◆ **ASSIGNMENT**: Filter the entries, keeping every line with the word "noir".

[DATA UNDER STUDY]

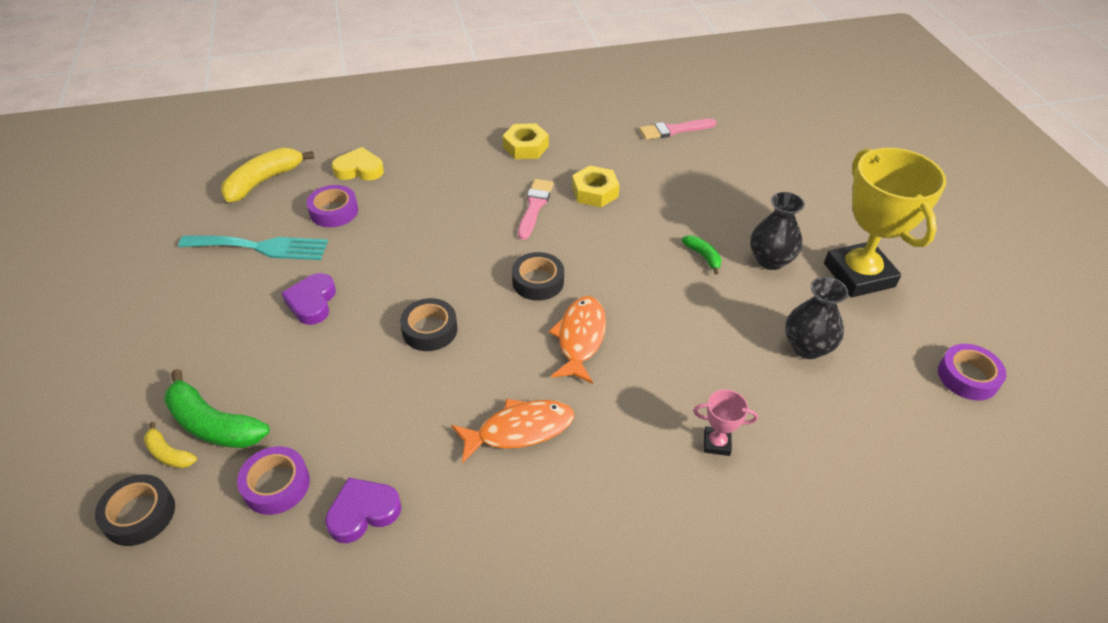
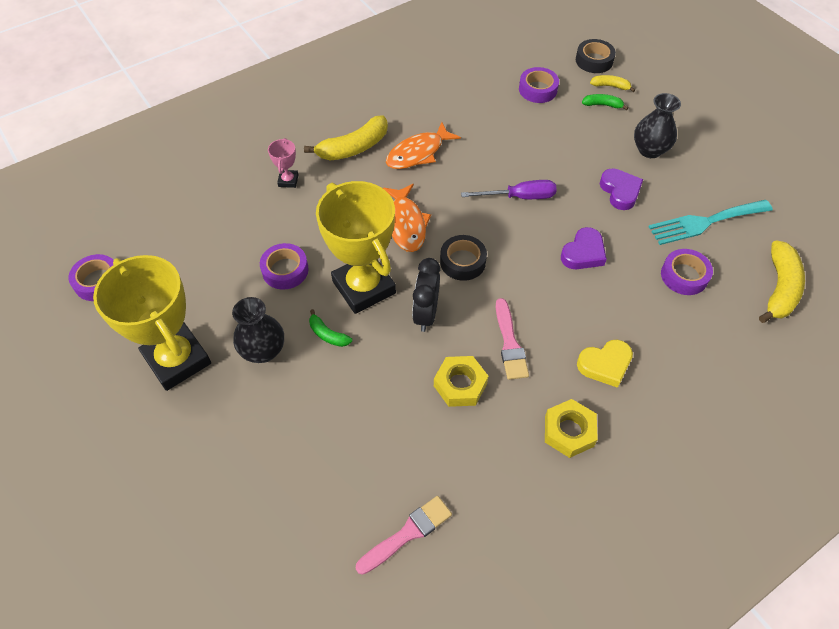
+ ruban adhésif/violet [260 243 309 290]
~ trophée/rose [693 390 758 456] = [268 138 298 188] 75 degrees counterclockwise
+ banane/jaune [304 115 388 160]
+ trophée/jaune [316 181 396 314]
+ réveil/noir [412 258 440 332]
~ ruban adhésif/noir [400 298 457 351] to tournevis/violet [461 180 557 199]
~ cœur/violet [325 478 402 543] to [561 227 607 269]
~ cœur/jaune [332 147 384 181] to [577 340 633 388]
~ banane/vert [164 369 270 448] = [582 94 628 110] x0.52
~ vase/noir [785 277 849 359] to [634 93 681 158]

[/DATA UNDER STUDY]

◆ **RESPONSE AREA**:
+ réveil/noir [412 258 440 332]
~ ruban adhésif/noir [400 298 457 351] to tournevis/violet [461 180 557 199]
~ vase/noir [785 277 849 359] to [634 93 681 158]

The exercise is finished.